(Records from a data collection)
———

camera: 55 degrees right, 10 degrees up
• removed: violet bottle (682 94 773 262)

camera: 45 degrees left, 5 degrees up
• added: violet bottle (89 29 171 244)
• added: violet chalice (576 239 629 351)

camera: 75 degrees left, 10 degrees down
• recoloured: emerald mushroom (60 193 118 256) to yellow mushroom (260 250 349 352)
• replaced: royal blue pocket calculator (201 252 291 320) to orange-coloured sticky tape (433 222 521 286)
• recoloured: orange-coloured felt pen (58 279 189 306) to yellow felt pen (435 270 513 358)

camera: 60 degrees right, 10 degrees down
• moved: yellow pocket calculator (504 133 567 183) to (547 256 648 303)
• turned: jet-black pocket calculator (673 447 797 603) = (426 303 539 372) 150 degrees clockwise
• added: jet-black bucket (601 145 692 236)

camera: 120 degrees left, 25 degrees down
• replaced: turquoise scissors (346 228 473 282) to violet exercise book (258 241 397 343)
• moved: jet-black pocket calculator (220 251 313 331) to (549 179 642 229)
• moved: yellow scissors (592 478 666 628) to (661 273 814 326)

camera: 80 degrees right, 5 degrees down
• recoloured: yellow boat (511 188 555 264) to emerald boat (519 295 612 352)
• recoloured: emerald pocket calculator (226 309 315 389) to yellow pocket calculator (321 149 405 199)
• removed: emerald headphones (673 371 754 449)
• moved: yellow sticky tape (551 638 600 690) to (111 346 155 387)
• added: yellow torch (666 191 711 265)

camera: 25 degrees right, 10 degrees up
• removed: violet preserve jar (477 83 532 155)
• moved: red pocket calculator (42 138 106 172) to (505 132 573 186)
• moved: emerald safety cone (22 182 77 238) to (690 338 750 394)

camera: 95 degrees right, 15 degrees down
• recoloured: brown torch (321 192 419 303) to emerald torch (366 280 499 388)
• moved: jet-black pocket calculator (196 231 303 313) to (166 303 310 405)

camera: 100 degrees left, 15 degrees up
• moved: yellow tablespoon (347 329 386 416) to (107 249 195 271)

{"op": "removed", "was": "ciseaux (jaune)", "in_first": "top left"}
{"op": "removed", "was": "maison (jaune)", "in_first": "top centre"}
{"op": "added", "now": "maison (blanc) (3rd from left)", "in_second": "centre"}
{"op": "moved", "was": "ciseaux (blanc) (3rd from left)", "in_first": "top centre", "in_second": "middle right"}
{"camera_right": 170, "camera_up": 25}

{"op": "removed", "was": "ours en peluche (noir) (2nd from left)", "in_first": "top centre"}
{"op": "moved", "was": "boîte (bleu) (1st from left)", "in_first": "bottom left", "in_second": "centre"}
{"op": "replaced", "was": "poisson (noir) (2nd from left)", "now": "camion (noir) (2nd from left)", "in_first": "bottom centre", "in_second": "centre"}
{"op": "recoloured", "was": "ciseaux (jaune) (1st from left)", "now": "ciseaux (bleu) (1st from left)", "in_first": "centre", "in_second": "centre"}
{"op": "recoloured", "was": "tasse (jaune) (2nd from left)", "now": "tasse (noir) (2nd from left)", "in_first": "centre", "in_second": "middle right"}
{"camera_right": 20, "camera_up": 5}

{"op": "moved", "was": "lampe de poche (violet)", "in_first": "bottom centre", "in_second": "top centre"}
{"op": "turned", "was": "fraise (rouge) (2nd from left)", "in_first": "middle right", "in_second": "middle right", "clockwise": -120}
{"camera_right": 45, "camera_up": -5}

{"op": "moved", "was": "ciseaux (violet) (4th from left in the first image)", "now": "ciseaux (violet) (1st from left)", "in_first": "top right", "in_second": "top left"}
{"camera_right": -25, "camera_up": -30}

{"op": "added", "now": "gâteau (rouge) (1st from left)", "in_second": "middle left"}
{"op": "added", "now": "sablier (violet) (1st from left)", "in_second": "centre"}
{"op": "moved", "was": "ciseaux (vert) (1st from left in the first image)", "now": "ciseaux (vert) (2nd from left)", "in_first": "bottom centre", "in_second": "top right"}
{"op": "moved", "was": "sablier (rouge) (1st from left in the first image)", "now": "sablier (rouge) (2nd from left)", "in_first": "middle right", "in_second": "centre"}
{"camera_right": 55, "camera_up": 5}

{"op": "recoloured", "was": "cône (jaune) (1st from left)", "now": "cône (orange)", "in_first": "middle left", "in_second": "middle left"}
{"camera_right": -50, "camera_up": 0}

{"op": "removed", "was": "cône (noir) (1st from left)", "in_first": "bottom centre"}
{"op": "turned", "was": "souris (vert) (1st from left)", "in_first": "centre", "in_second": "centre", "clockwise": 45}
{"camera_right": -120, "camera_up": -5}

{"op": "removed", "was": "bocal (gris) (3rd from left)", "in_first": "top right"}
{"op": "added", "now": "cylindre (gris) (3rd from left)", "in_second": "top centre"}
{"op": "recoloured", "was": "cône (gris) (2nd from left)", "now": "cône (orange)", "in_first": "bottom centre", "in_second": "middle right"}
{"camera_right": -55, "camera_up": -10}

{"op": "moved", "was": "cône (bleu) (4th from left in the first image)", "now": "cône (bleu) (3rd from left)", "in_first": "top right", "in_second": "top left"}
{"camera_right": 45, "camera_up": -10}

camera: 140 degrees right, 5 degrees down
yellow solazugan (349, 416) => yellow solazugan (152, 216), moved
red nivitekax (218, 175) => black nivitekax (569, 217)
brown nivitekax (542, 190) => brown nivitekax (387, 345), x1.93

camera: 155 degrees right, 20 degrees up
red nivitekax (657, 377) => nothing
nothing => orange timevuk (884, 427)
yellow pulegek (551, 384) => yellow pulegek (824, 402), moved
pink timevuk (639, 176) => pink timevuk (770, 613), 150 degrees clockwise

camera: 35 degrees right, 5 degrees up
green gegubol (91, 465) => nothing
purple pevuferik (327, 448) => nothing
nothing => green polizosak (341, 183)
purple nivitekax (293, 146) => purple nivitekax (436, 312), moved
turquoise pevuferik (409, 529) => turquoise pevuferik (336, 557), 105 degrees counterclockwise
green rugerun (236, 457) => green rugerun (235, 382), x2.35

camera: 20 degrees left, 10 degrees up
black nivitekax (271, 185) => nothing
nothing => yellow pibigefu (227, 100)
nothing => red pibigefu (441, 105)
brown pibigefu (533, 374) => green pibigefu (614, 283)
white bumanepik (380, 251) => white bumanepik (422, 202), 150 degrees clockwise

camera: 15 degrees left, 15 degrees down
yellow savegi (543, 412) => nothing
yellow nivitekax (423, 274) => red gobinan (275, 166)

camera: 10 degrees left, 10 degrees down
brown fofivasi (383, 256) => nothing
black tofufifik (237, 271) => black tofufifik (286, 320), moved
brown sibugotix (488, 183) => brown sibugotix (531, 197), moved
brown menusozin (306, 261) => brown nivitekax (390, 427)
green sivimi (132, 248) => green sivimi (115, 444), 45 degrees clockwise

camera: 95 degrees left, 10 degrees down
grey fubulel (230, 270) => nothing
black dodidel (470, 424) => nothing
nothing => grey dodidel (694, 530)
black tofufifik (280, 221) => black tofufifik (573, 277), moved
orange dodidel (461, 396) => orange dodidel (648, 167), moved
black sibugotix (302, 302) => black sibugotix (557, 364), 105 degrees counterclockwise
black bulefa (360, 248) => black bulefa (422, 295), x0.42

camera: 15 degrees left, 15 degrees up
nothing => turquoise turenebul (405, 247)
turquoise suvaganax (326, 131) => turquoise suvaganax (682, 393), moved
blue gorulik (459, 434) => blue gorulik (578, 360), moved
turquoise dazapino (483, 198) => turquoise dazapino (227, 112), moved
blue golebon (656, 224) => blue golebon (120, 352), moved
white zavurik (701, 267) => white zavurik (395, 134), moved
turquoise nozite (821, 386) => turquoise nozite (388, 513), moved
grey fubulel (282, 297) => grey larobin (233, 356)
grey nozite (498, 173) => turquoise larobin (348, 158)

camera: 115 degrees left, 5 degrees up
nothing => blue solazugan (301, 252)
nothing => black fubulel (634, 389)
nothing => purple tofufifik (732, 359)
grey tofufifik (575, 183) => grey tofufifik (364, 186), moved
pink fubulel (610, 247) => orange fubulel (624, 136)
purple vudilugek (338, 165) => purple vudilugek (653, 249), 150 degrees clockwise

———

#### [DIRECTIONS]
What you give back should be only the lines of the records above, starting at the line with "green sivimi (132, 248)" and ending at the line with "white zavurik (701, 267)", restated word for word.

#### [SOLUTION]
green sivimi (132, 248) => green sivimi (115, 444), 45 degrees clockwise

camera: 95 degrees left, 10 degrees down
grey fubulel (230, 270) => nothing
black dodidel (470, 424) => nothing
nothing => grey dodidel (694, 530)
black tofufifik (280, 221) => black tofufifik (573, 277), moved
orange dodidel (461, 396) => orange dodidel (648, 167), moved
black sibugotix (302, 302) => black sibugotix (557, 364), 105 degrees counterclockwise
black bulefa (360, 248) => black bulefa (422, 295), x0.42

camera: 15 degrees left, 15 degrees up
nothing => turquoise turenebul (405, 247)
turquoise suvaganax (326, 131) => turquoise suvaganax (682, 393), moved
blue gorulik (459, 434) => blue gorulik (578, 360), moved
turquoise dazapino (483, 198) => turquoise dazapino (227, 112), moved
blue golebon (656, 224) => blue golebon (120, 352), moved
white zavurik (701, 267) => white zavurik (395, 134), moved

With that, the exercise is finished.